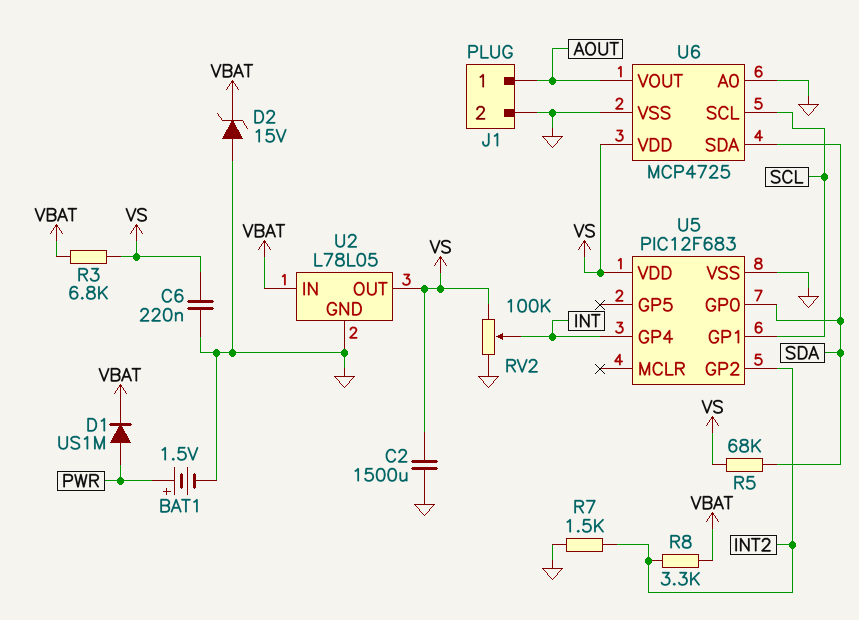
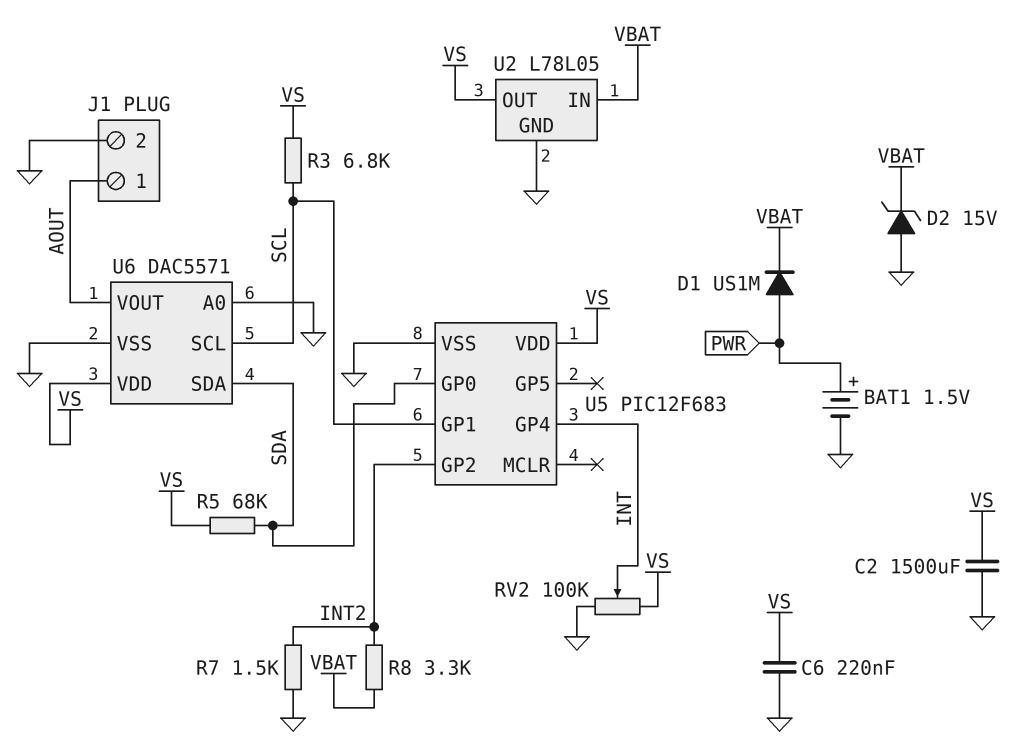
R3: 6.8k (VBAT, VS) -> 6.8k (SCL, VS)
U6: MCP4725 -> DAC5571

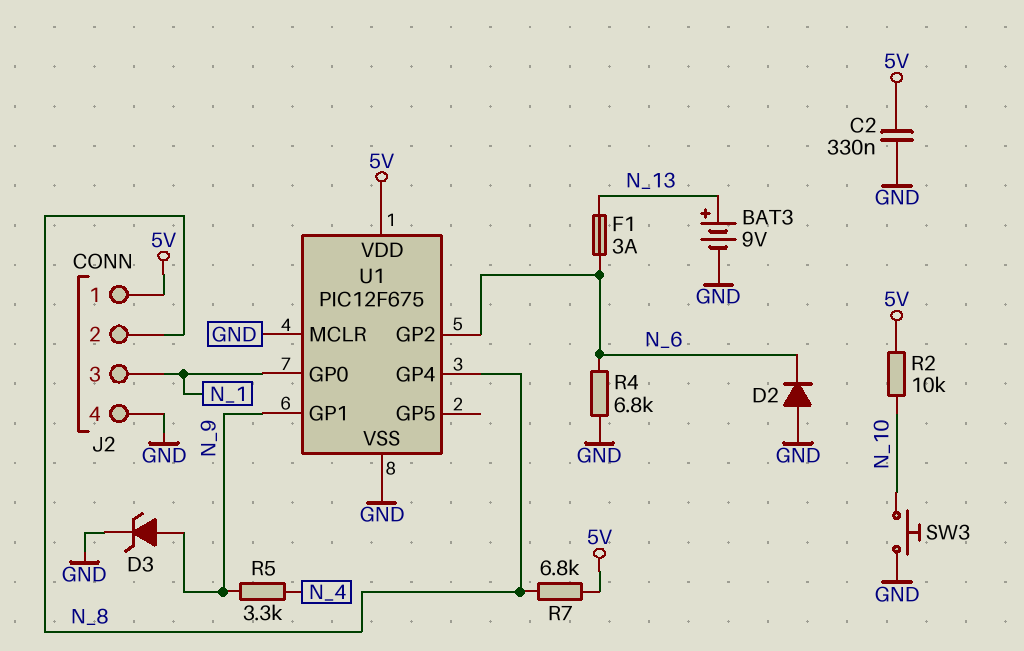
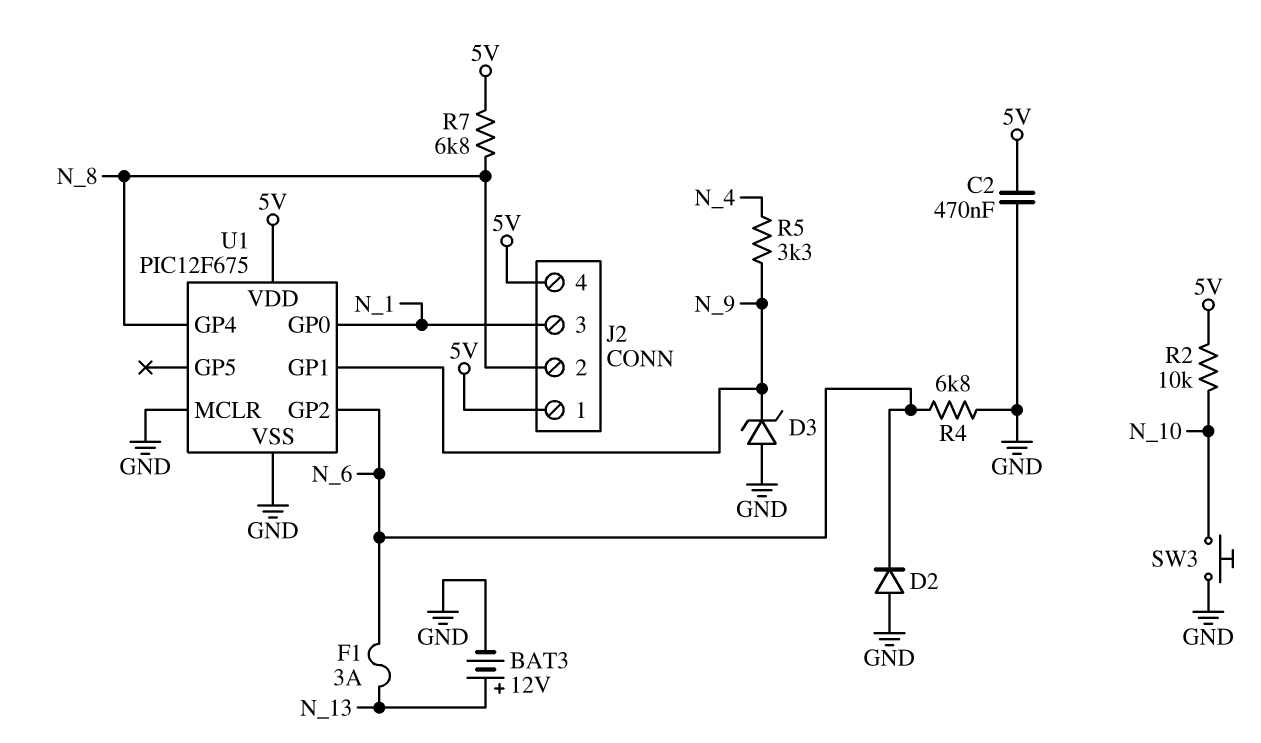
BAT3: 9V (plus N_13, minus GND) -> 12V (plus N_13, minus GND)
C2: 330nF (5V, GND) -> 470nF (5V, GND)
D3: zener (A N_9, K GND) -> zener (A GND, K N_9)
J2 pin 4: GND -> 5V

════════════════

→ WHAT IS REQUIRED
The records above should be retyped in full and exactly; omit the pictures.

→ EXERCISE ANSWER
R3: 6.8k (VBAT, VS) -> 6.8k (SCL, VS)
U6: MCP4725 -> DAC5571

BAT3: 9V (plus N_13, minus GND) -> 12V (plus N_13, minus GND)
C2: 330nF (5V, GND) -> 470nF (5V, GND)
D3: zener (A N_9, K GND) -> zener (A GND, K N_9)
J2 pin 4: GND -> 5V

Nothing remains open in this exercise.